▶ [WHAT YOU WILL DO]: Could you transcribe all of the data exactly and skip any pictures?

[Stored records]
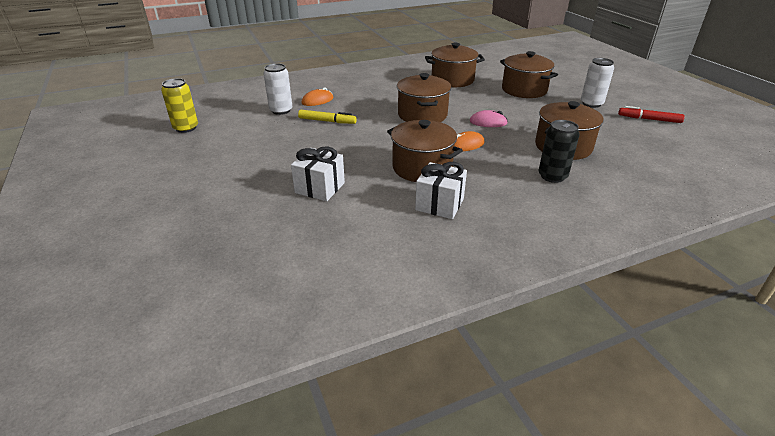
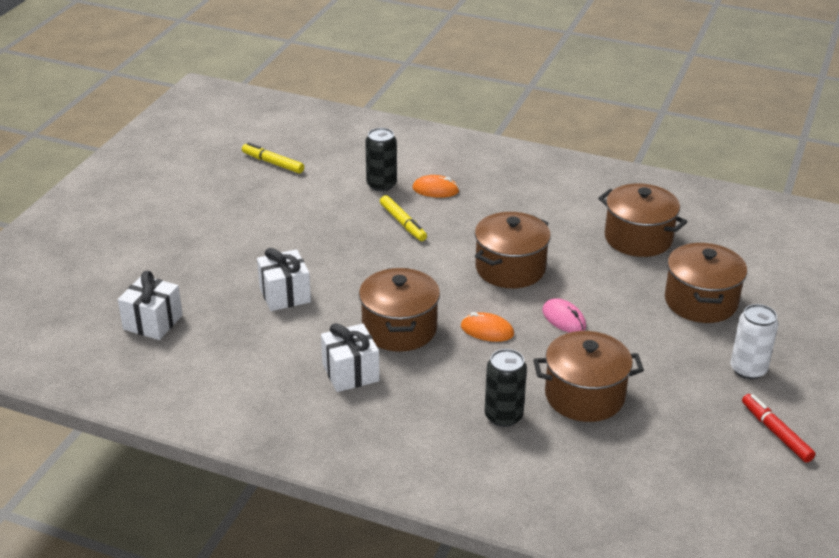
camera: 45 degrees right, 0 degrees up
(186, 128) = (273, 163): yellow can -> yellow marker
(246, 257) = (153, 322): none -> white gift
(281, 110) = (381, 185): white can -> black can

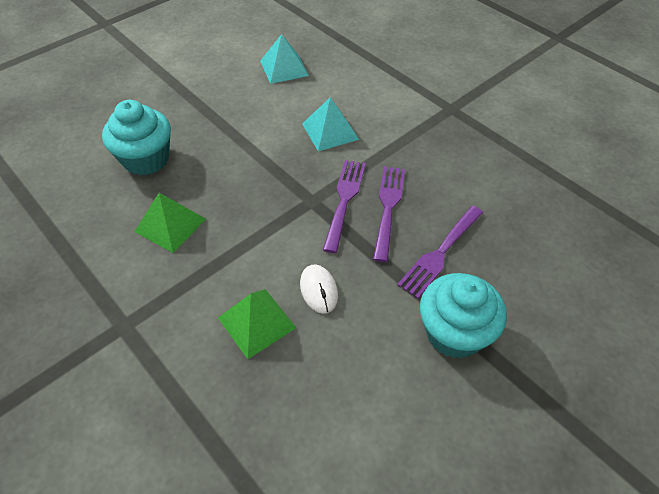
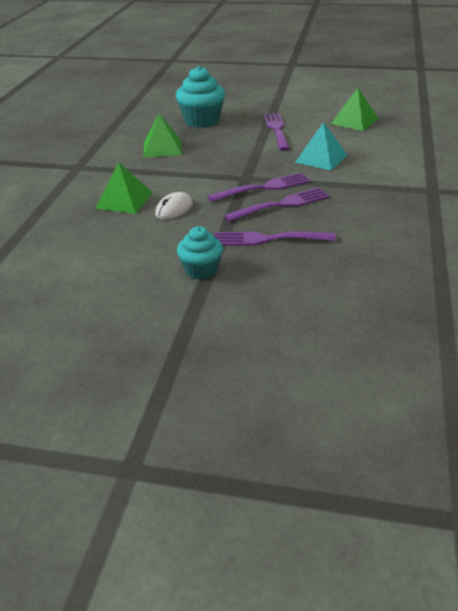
camera: 55 degrees right, 15 degrees down
(238, 122) = (276, 129): none -> purple fork
(284, 68) = (354, 121): turquoise pyramid -> green pyramid
(454, 333) = (201, 270): turquoise cupcake -> turquoise cupcake, size x0.63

▶ [RESPONSE FOR THIS EXERCISE]:
camera: 45 degrees right, 0 degrees up
(186, 128) = (273, 163): yellow can -> yellow marker
(246, 257) = (153, 322): none -> white gift
(281, 110) = (381, 185): white can -> black can

camera: 55 degrees right, 15 degrees down
(238, 122) = (276, 129): none -> purple fork
(284, 68) = (354, 121): turquoise pyramid -> green pyramid
(454, 333) = (201, 270): turquoise cupcake -> turquoise cupcake, size x0.63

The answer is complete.